## Goal of the exercise
Begin the copy at the line containing "none -> pink brick F2:F4 level 1" in the data below and end it at the line containing "orange brick M4", keeping each line exact and leaving out pictures.

## Extracted information
__________

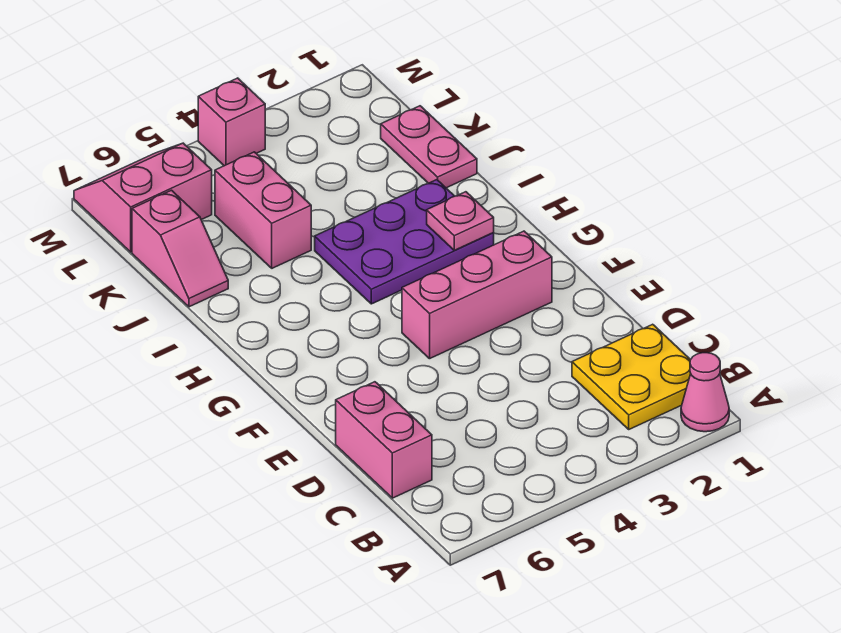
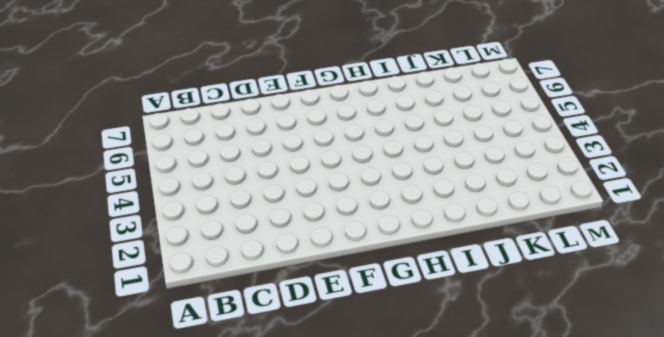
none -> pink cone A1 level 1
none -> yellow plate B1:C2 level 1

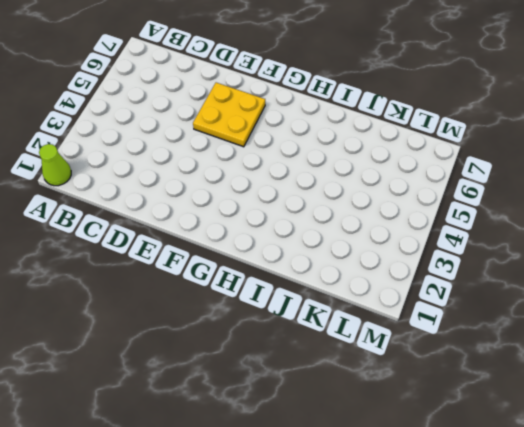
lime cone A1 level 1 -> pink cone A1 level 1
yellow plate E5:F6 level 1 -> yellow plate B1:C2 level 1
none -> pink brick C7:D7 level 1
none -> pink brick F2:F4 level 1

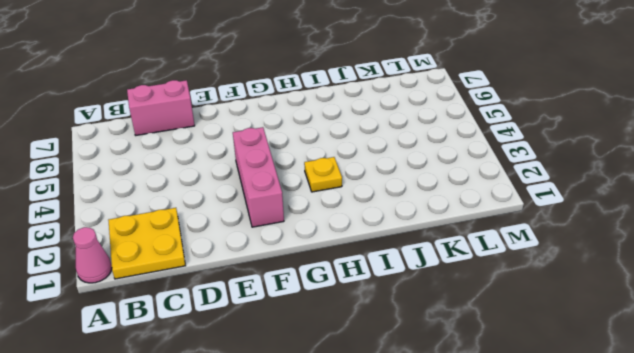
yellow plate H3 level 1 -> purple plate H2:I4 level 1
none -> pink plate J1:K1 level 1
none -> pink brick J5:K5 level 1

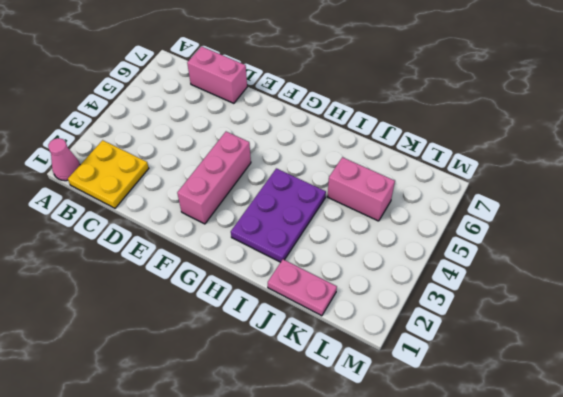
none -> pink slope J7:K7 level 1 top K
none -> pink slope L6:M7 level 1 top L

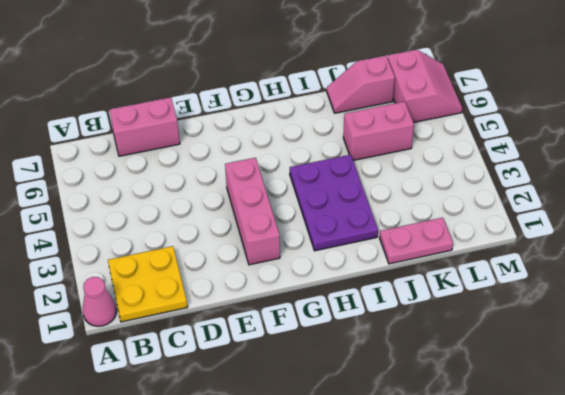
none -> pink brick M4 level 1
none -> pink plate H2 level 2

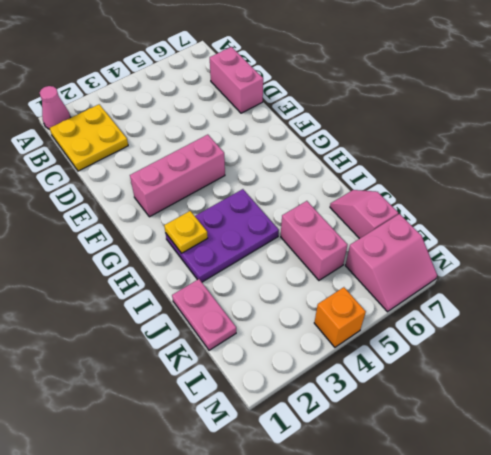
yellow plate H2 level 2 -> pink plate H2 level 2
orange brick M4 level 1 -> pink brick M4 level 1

__________

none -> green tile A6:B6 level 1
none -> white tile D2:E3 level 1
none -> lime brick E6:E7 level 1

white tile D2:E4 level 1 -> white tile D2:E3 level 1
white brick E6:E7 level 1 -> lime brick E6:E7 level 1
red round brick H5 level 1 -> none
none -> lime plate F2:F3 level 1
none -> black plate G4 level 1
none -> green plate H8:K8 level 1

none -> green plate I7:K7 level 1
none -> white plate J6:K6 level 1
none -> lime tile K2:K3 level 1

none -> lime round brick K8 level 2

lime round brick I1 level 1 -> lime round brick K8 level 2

__________

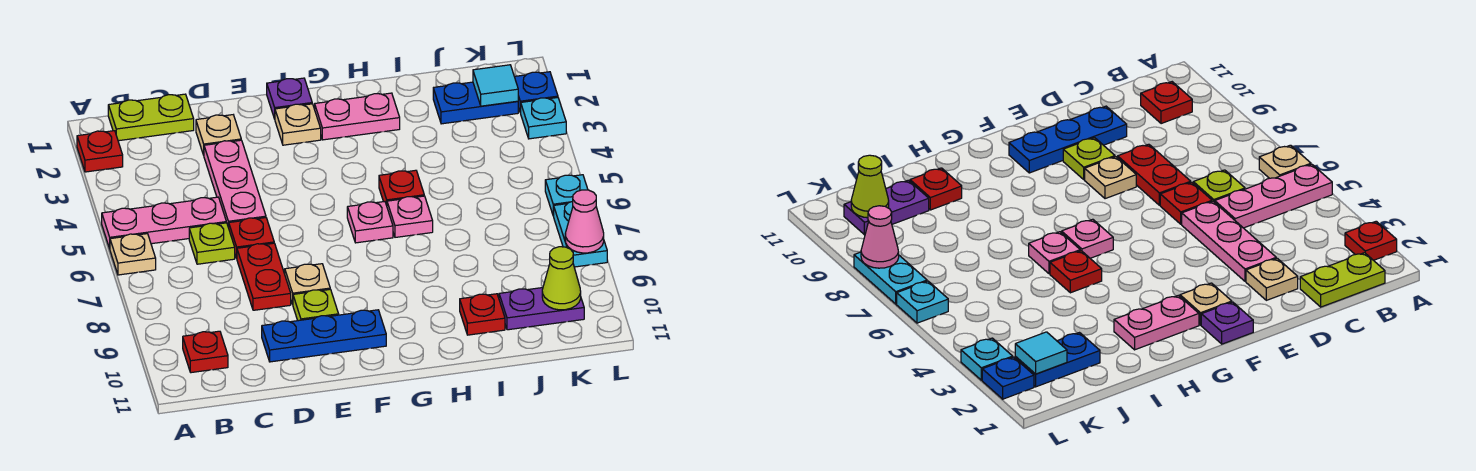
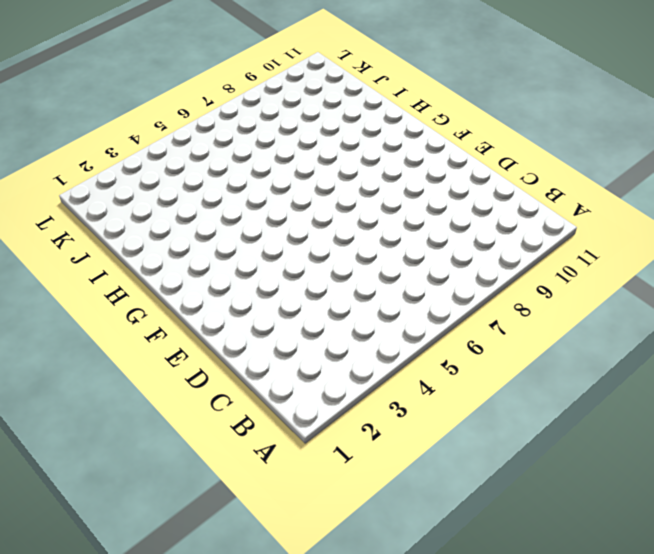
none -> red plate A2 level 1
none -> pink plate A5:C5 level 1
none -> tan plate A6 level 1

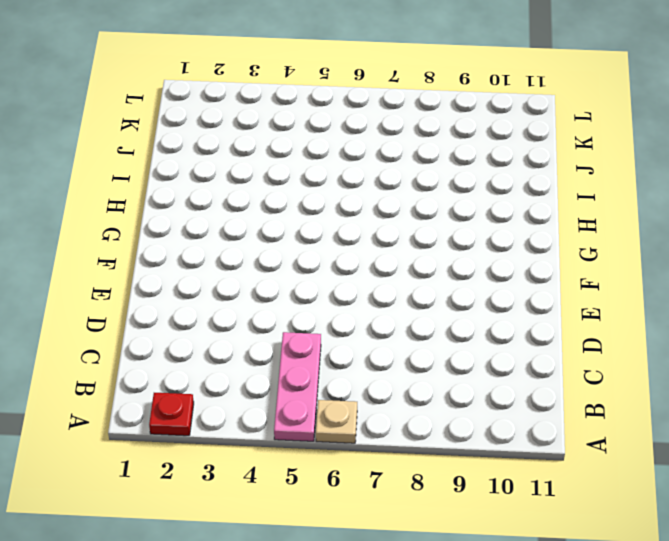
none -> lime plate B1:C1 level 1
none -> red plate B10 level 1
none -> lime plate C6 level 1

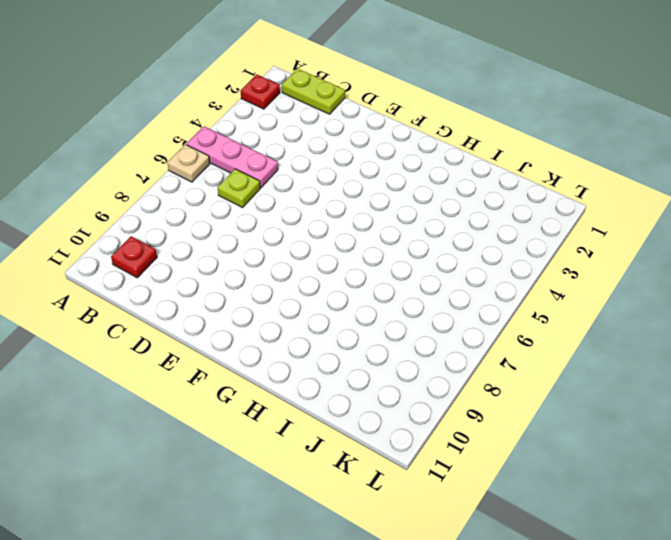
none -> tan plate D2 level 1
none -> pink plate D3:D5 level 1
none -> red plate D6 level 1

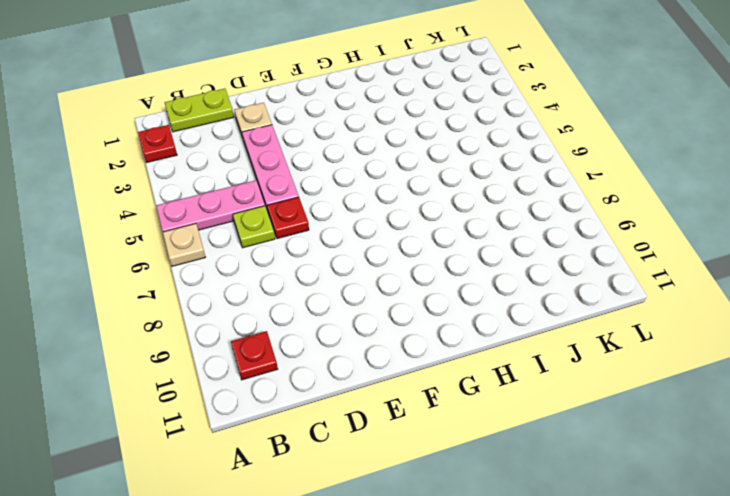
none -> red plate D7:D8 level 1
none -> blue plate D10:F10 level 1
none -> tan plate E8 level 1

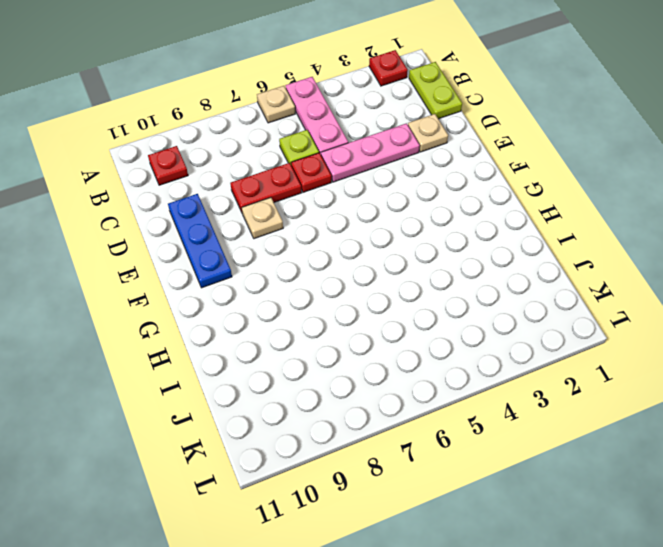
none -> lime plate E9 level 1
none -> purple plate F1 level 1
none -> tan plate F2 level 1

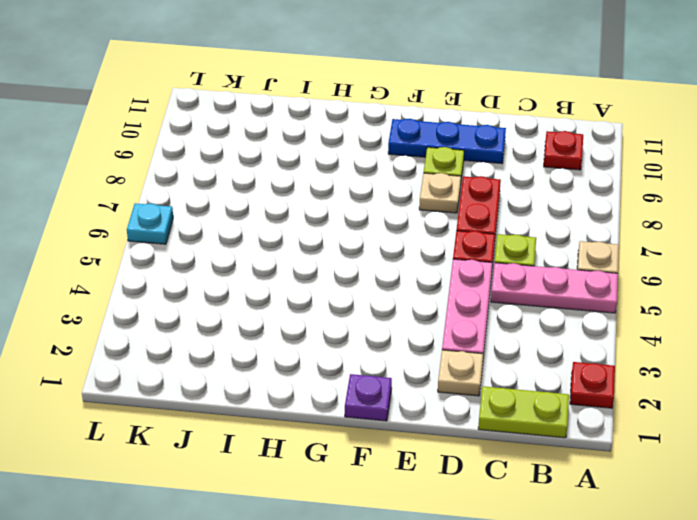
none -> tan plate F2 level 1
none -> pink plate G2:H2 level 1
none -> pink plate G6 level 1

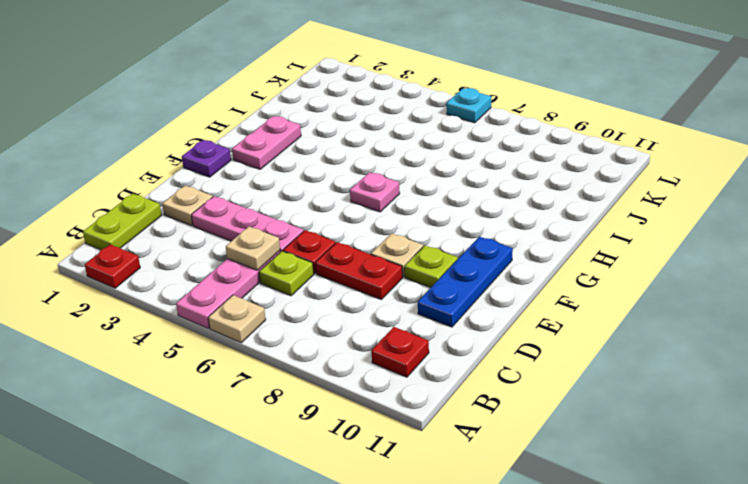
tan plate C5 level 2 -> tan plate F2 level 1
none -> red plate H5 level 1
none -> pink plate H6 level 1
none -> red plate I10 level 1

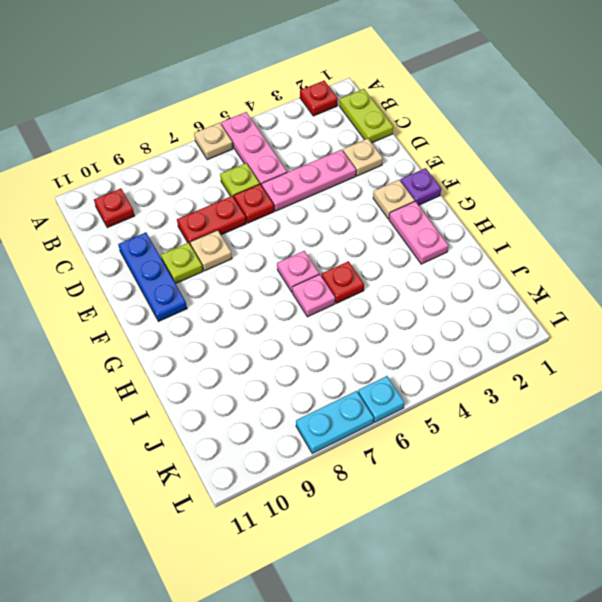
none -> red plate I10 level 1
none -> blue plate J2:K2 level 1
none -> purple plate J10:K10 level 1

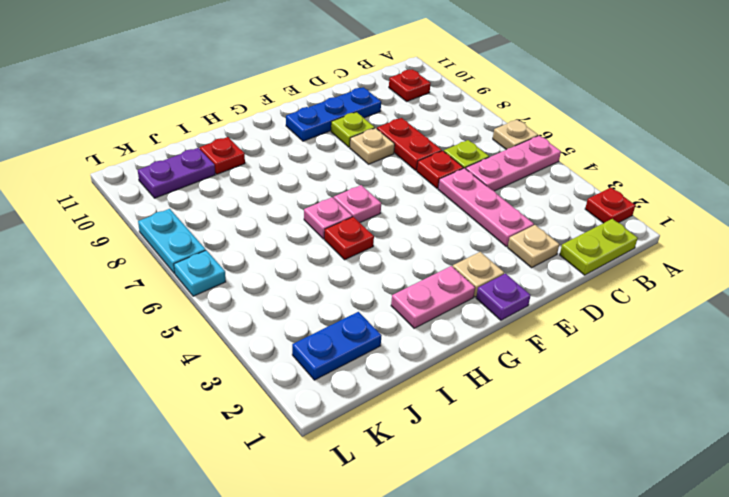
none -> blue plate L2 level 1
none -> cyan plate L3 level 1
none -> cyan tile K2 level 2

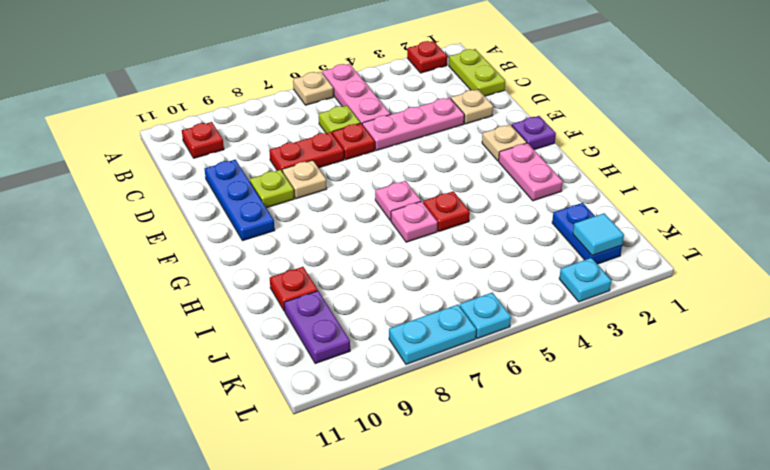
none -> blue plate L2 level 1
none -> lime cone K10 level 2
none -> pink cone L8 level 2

__________

## Written answer
none -> pink brick F2:F4 level 1

yellow plate H3 level 1 -> purple plate H2:I4 level 1
none -> pink plate J1:K1 level 1
none -> pink brick J5:K5 level 1

none -> pink slope J7:K7 level 1 top K
none -> pink slope L6:M7 level 1 top L

none -> pink brick M4 level 1
none -> pink plate H2 level 2

yellow plate H2 level 2 -> pink plate H2 level 2
orange brick M4 level 1 -> pink brick M4 level 1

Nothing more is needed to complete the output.